-- begin --
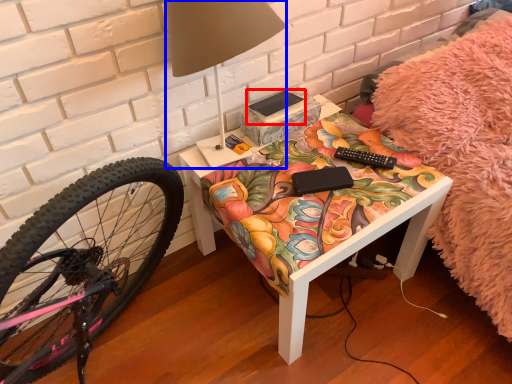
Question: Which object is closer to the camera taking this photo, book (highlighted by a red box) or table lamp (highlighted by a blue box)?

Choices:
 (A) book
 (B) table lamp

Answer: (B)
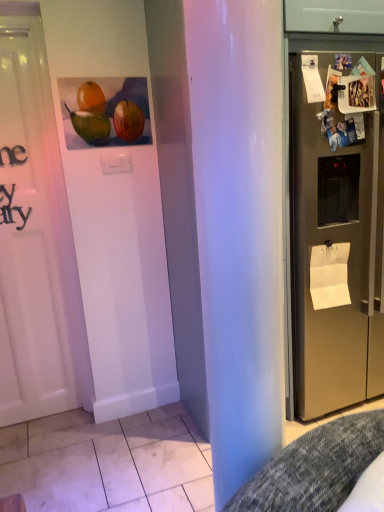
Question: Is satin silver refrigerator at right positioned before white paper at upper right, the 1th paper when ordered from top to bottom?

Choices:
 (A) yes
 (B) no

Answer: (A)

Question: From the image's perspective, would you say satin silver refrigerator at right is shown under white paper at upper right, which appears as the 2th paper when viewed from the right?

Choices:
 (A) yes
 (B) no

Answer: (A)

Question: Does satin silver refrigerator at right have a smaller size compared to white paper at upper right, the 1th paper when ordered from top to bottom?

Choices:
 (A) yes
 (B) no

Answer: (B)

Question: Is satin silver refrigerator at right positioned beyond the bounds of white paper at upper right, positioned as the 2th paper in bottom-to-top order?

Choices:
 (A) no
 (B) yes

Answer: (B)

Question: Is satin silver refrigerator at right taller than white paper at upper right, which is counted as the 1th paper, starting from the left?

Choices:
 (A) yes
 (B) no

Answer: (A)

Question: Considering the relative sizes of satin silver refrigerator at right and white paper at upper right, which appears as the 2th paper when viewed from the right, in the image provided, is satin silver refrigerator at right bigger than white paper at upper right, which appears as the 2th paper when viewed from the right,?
-- end --
Exercise instructions - Copy every line of the records above word for word, but leave out the pictures.

Output -
Question: Which object is closer to the camera taking this photo, book (highlighted by a red box) or table lamp (highlighted by a blue box)?

Choices:
 (A) book
 (B) table lamp

Answer: (B)
Question: Is satin silver refrigerator at right positioned before white paper at upper right, the 1th paper when ordered from top to bottom?

Choices:
 (A) yes
 (B) no

Answer: (A)

Question: From the image's perspective, would you say satin silver refrigerator at right is shown under white paper at upper right, which appears as the 2th paper when viewed from the right?

Choices:
 (A) yes
 (B) no

Answer: (A)

Question: Does satin silver refrigerator at right have a smaller size compared to white paper at upper right, the 1th paper when ordered from top to bottom?

Choices:
 (A) yes
 (B) no

Answer: (B)

Question: Is satin silver refrigerator at right positioned beyond the bounds of white paper at upper right, positioned as the 2th paper in bottom-to-top order?

Choices:
 (A) no
 (B) yes

Answer: (B)

Question: Is satin silver refrigerator at right taller than white paper at upper right, which is counted as the 1th paper, starting from the left?

Choices:
 (A) yes
 (B) no

Answer: (A)

Question: Considering the relative sizes of satin silver refrigerator at right and white paper at upper right, which appears as the 2th paper when viewed from the right, in the image provided, is satin silver refrigerator at right bigger than white paper at upper right, which appears as the 2th paper when viewed from the right,?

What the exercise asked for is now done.